• [Exercise instructions]:
With the pictures left out, output the records below exactly.

[[ Data provided, beginning ]]

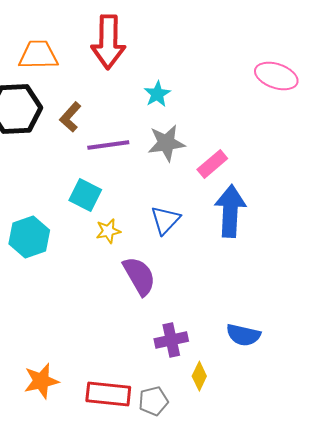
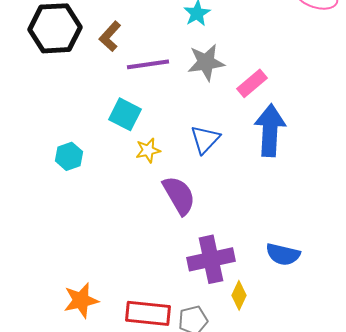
cyan hexagon: (29, 237) -> (69, 156), size x0.7
purple cross: (171, 340) -> (211, 259), size x1.4

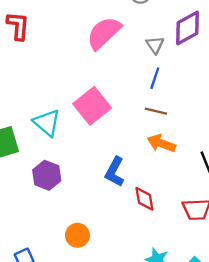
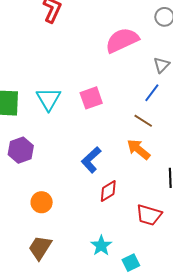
pink square: (92, 106) -> (91, 98), size x0.7
purple hexagon: (47, 175) -> (21, 150), moved
red diamond: (144, 199) -> (108, 191), turned 50

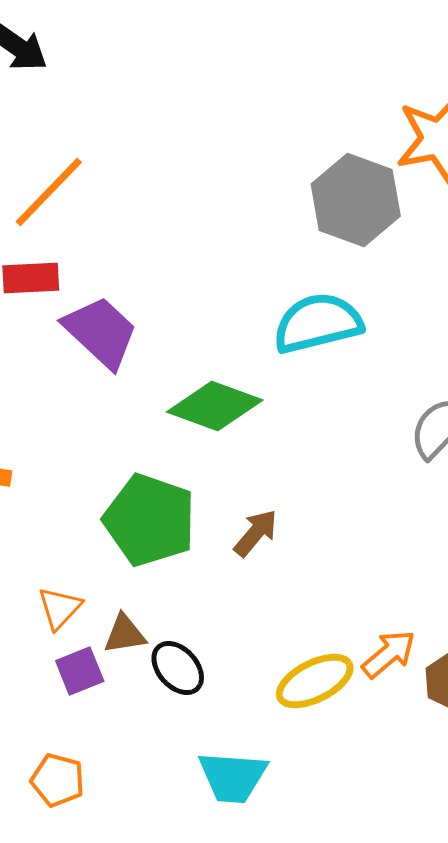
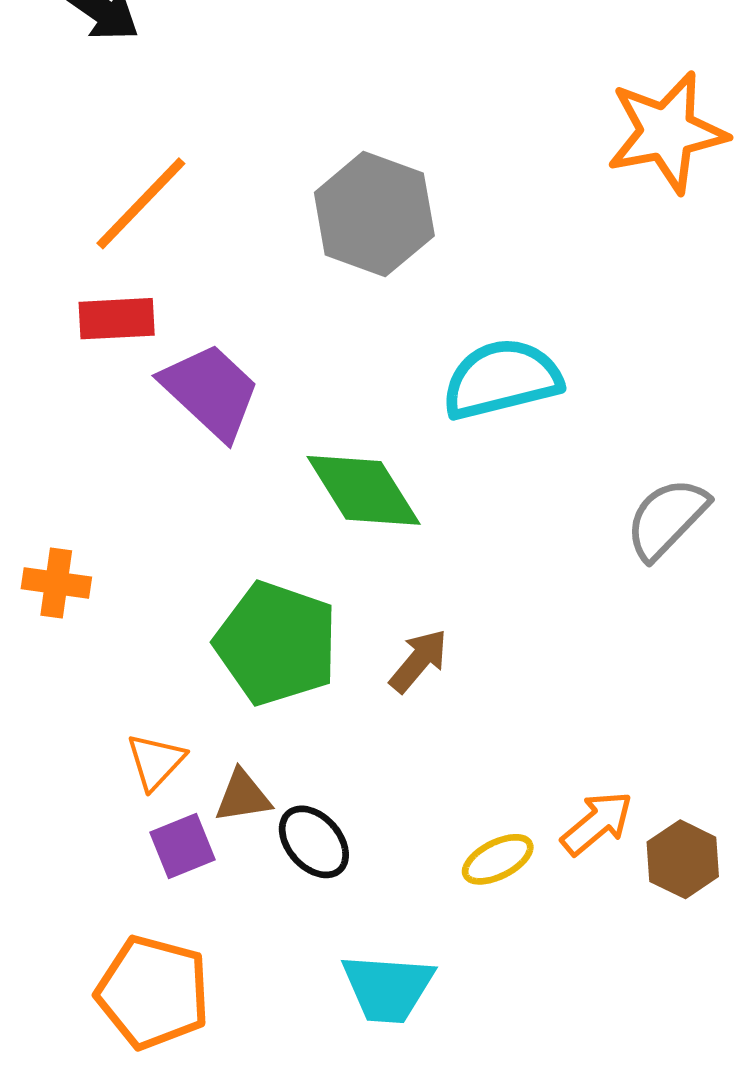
gray hexagon: (356, 200) -> (374, 214), moved
green diamond: (215, 406) -> (364, 490), turned 38
yellow ellipse: (315, 681) -> (498, 859), size x0.7
orange pentagon: (58, 780) -> (153, 992), size x1.6

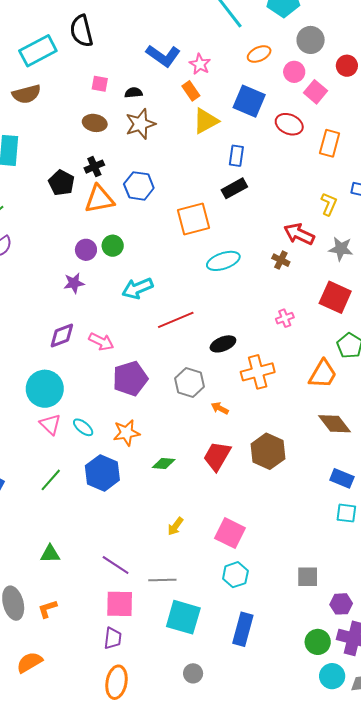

[[ Data provided, end ]]

• [Answer to this problem]:
cyan hexagon: (29, 237) -> (69, 156), size x0.7
purple cross: (171, 340) -> (211, 259), size x1.4

pink square: (92, 106) -> (91, 98), size x0.7
purple hexagon: (47, 175) -> (21, 150), moved
red diamond: (144, 199) -> (108, 191), turned 50

gray hexagon: (356, 200) -> (374, 214), moved
green diamond: (215, 406) -> (364, 490), turned 38
yellow ellipse: (315, 681) -> (498, 859), size x0.7
orange pentagon: (58, 780) -> (153, 992), size x1.6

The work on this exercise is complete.